» What is needed: Each record must be returned exactly, apart from the pictures, which stay out.

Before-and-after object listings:
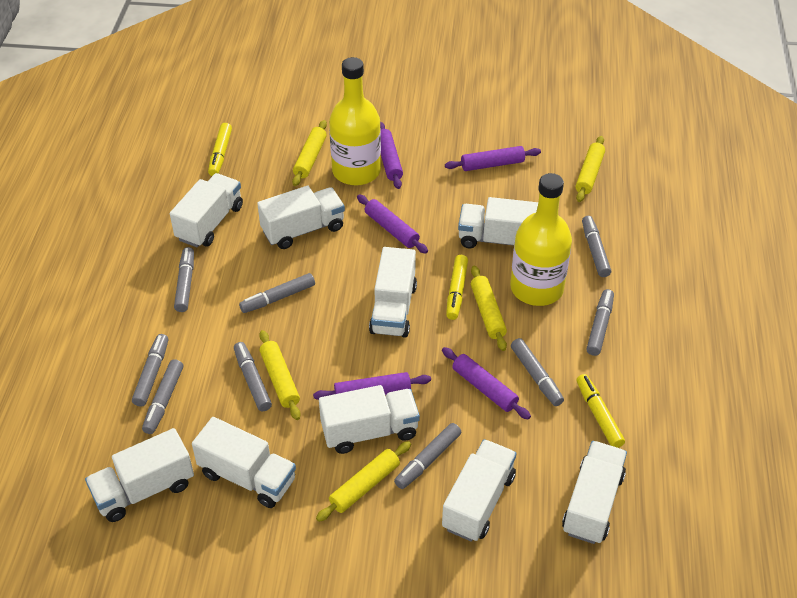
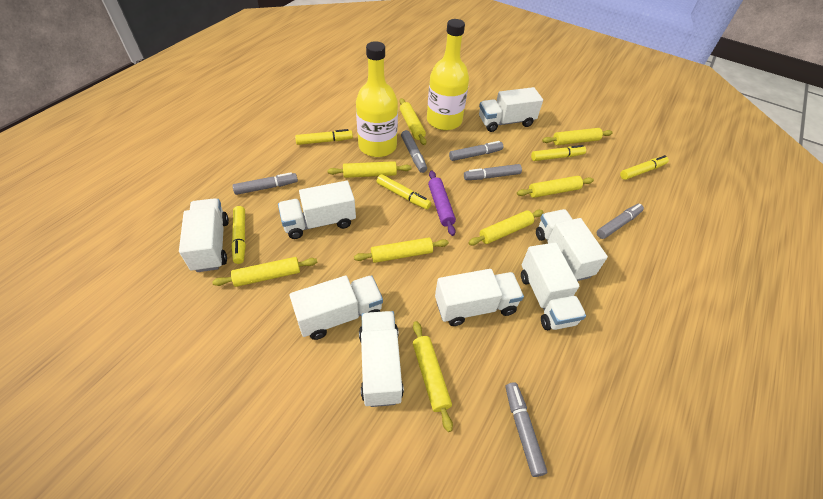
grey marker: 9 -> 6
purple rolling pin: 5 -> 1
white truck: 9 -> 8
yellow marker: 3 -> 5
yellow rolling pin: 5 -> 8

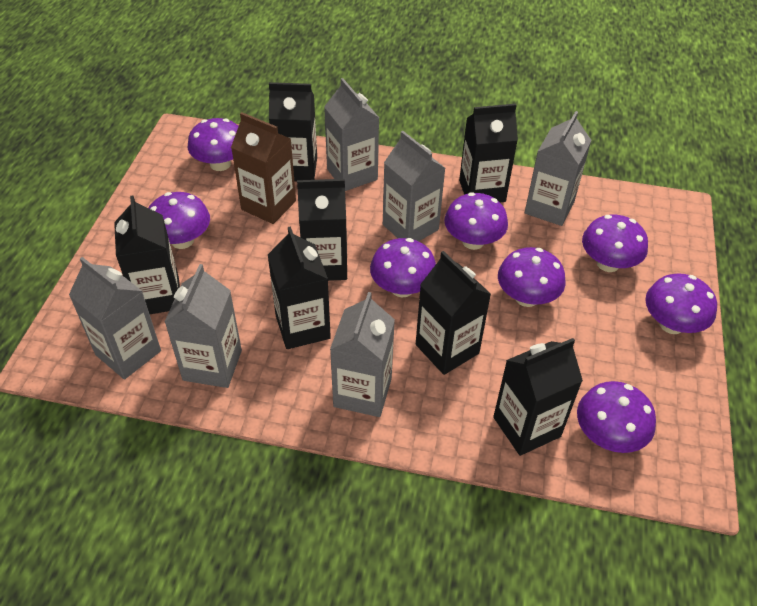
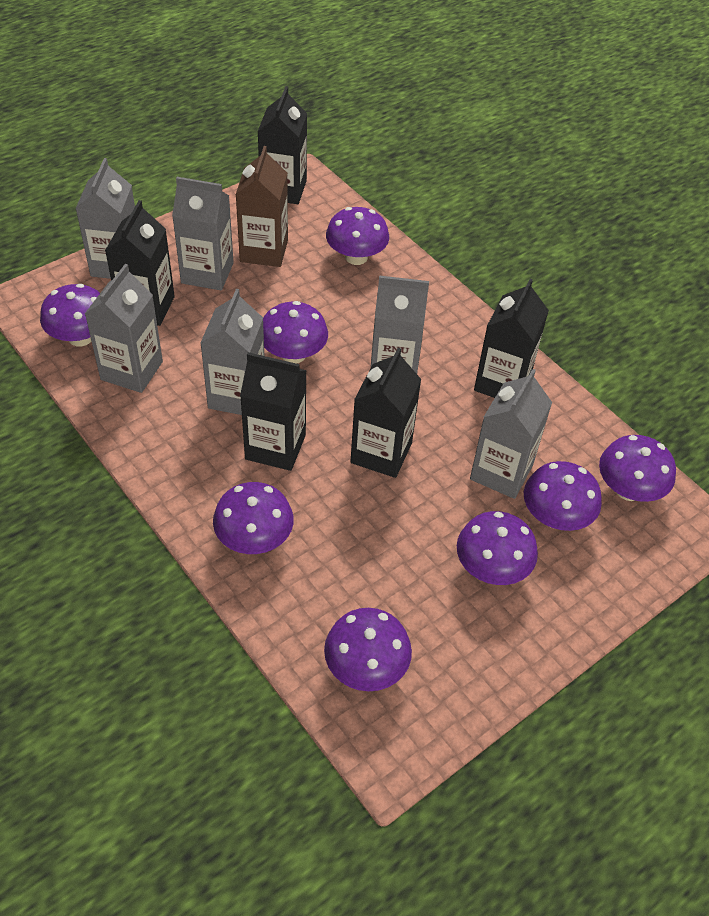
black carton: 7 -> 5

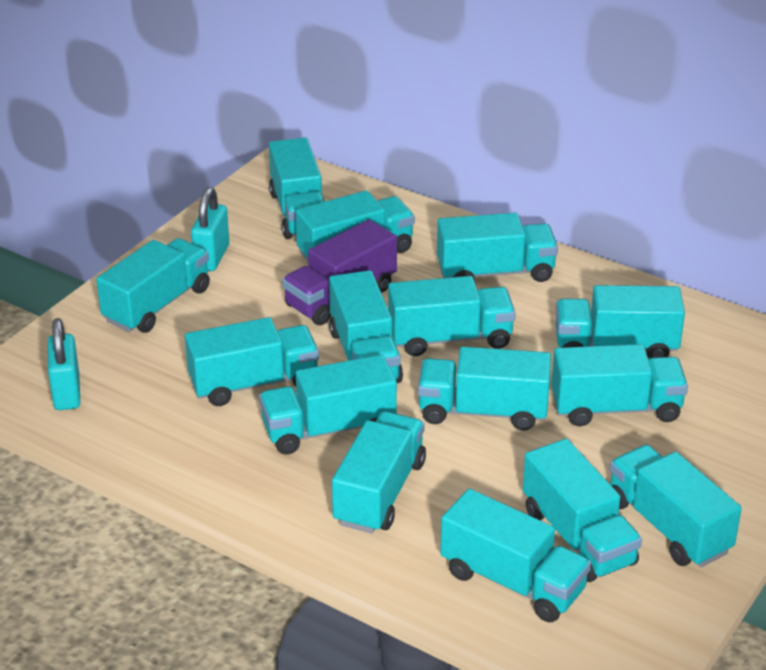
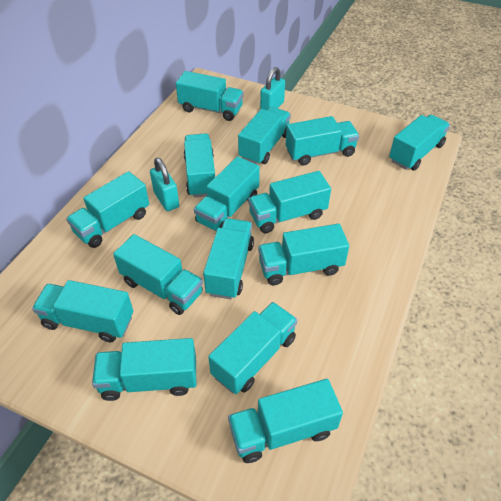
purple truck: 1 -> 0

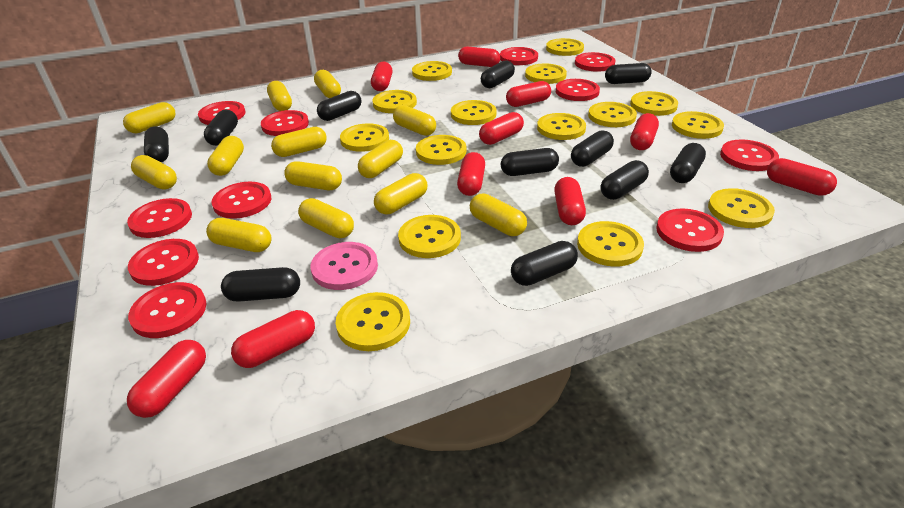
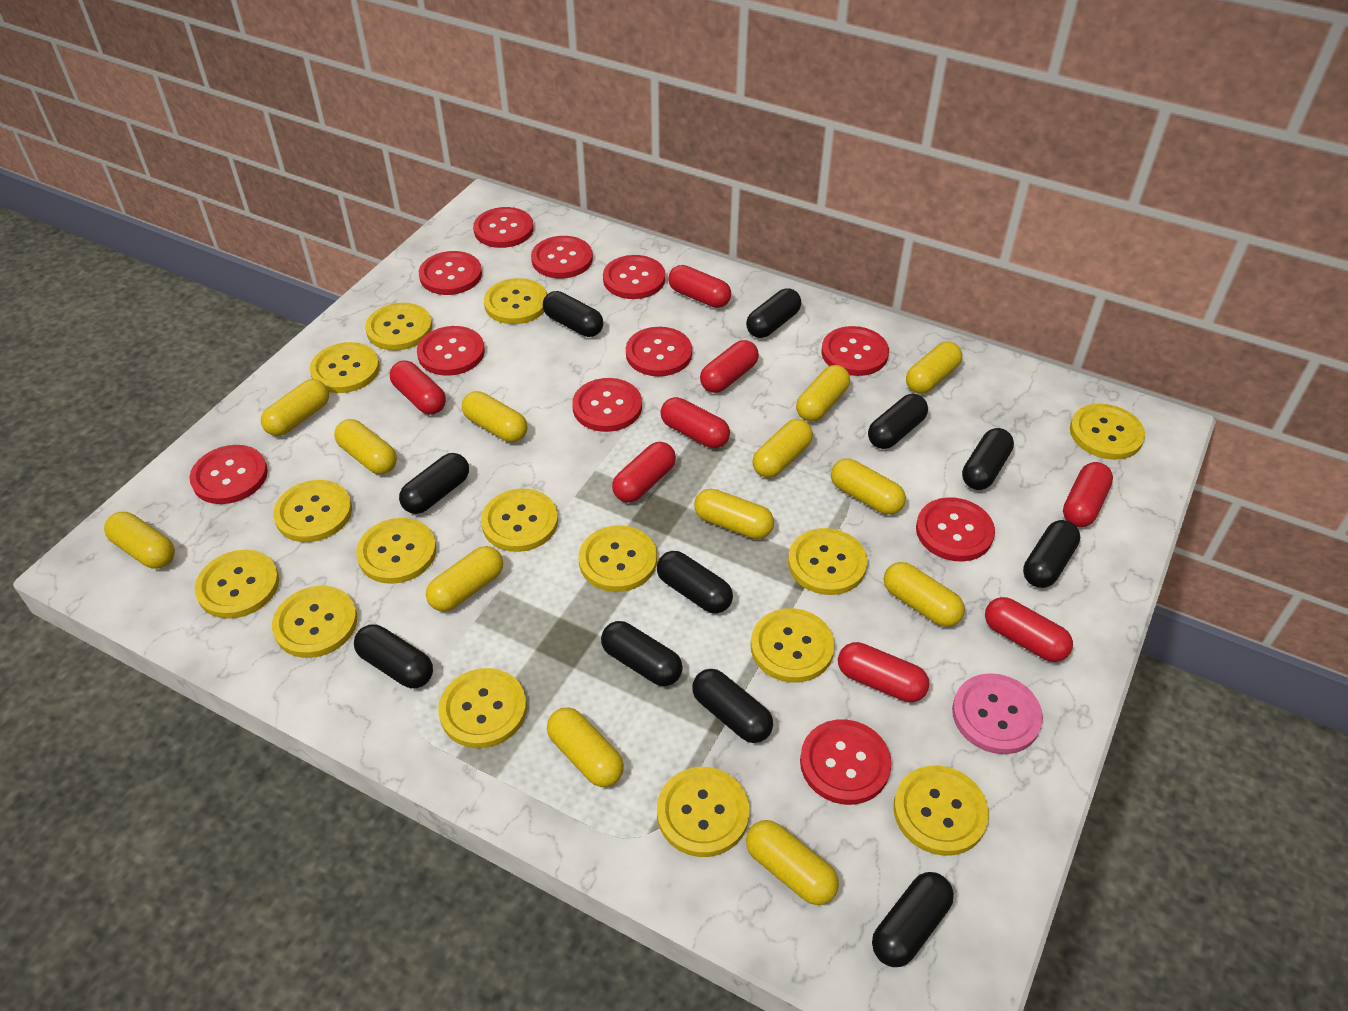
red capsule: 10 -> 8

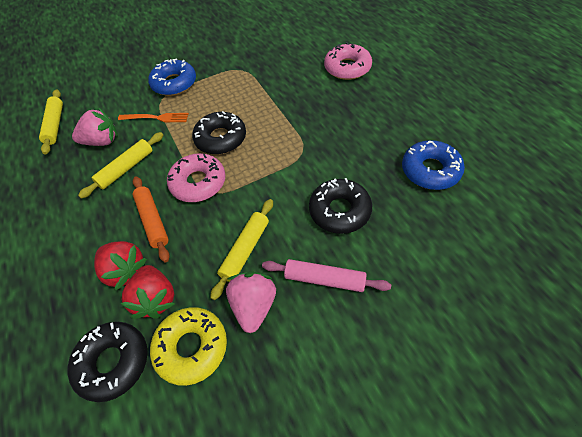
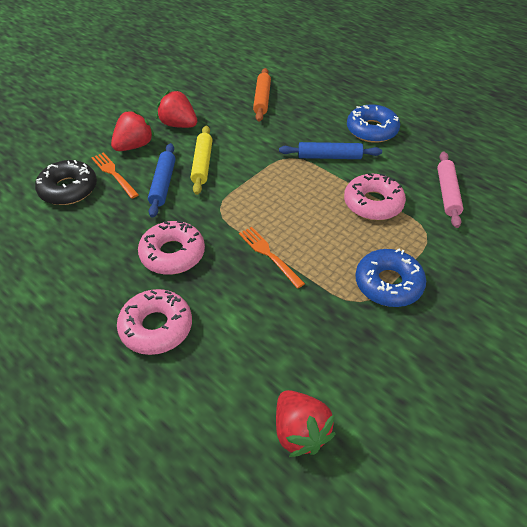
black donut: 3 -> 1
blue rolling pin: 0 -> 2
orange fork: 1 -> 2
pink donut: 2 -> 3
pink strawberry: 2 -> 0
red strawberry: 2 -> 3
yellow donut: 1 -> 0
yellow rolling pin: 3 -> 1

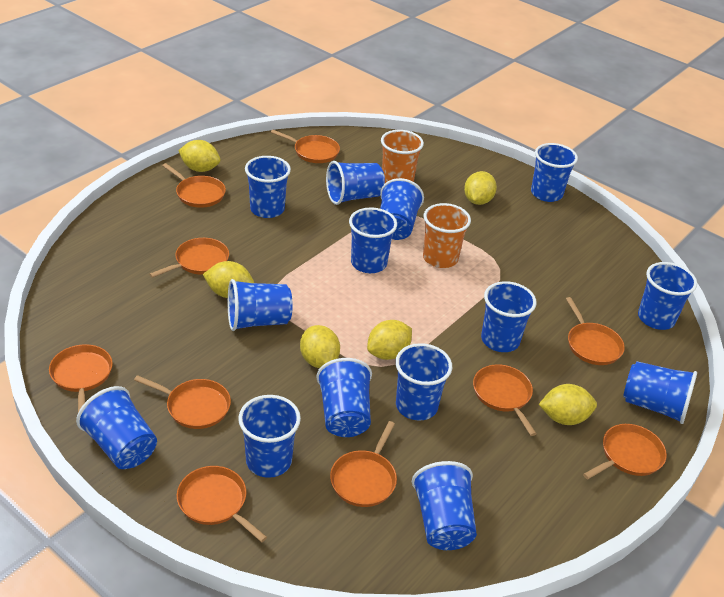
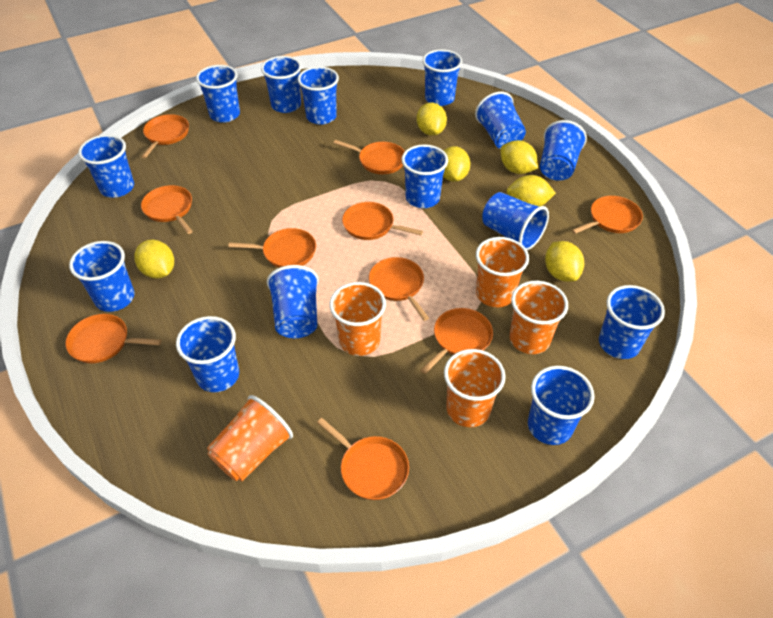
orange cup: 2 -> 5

» Exercise response:
grey marker: 9 -> 6
purple rolling pin: 5 -> 1
white truck: 9 -> 8
yellow marker: 3 -> 5
yellow rolling pin: 5 -> 8

black carton: 7 -> 5

purple truck: 1 -> 0

red capsule: 10 -> 8

black donut: 3 -> 1
blue rolling pin: 0 -> 2
orange fork: 1 -> 2
pink donut: 2 -> 3
pink strawberry: 2 -> 0
red strawberry: 2 -> 3
yellow donut: 1 -> 0
yellow rolling pin: 3 -> 1

orange cup: 2 -> 5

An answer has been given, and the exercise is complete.